**Assignment**
Only the number is wanted: how many lines of the listing below contain "domino"?

◆ ◆ ◆ ◆ ◆

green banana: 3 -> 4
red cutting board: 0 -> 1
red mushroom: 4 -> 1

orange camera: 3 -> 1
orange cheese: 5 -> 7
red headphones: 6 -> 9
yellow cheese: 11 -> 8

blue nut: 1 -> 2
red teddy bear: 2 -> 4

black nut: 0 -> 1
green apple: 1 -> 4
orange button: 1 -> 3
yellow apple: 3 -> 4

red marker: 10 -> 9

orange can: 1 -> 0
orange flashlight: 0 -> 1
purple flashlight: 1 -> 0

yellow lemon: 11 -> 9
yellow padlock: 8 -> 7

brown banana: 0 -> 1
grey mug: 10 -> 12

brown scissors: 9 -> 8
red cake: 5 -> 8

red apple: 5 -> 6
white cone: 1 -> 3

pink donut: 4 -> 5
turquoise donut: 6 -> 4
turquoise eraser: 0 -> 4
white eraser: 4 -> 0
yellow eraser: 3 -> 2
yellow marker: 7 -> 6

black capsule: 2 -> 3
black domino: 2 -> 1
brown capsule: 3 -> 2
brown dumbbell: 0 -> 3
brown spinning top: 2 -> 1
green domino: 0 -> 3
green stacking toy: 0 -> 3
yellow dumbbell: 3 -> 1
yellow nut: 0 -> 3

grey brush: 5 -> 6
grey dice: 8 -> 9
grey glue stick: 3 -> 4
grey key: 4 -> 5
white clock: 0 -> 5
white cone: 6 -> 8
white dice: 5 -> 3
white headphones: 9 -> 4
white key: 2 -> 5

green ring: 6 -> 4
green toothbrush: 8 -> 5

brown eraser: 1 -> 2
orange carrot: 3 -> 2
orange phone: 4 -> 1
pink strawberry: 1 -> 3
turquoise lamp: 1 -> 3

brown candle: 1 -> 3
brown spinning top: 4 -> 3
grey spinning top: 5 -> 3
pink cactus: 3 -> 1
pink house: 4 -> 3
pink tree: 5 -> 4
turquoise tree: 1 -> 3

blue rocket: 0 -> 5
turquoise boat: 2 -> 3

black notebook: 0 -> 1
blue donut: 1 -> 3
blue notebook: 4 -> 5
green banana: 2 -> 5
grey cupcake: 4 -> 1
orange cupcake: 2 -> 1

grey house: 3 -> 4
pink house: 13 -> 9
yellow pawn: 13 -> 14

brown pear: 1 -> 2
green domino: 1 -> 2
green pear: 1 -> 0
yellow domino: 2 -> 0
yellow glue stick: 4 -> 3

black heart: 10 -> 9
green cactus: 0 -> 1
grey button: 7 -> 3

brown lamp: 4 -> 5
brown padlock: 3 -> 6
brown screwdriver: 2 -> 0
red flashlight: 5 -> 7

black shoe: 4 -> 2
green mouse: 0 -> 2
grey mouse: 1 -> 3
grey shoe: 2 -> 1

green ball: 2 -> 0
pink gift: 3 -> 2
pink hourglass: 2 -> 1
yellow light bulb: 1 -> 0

◆ ◆ ◆ ◆ ◆

**Output for this task**
4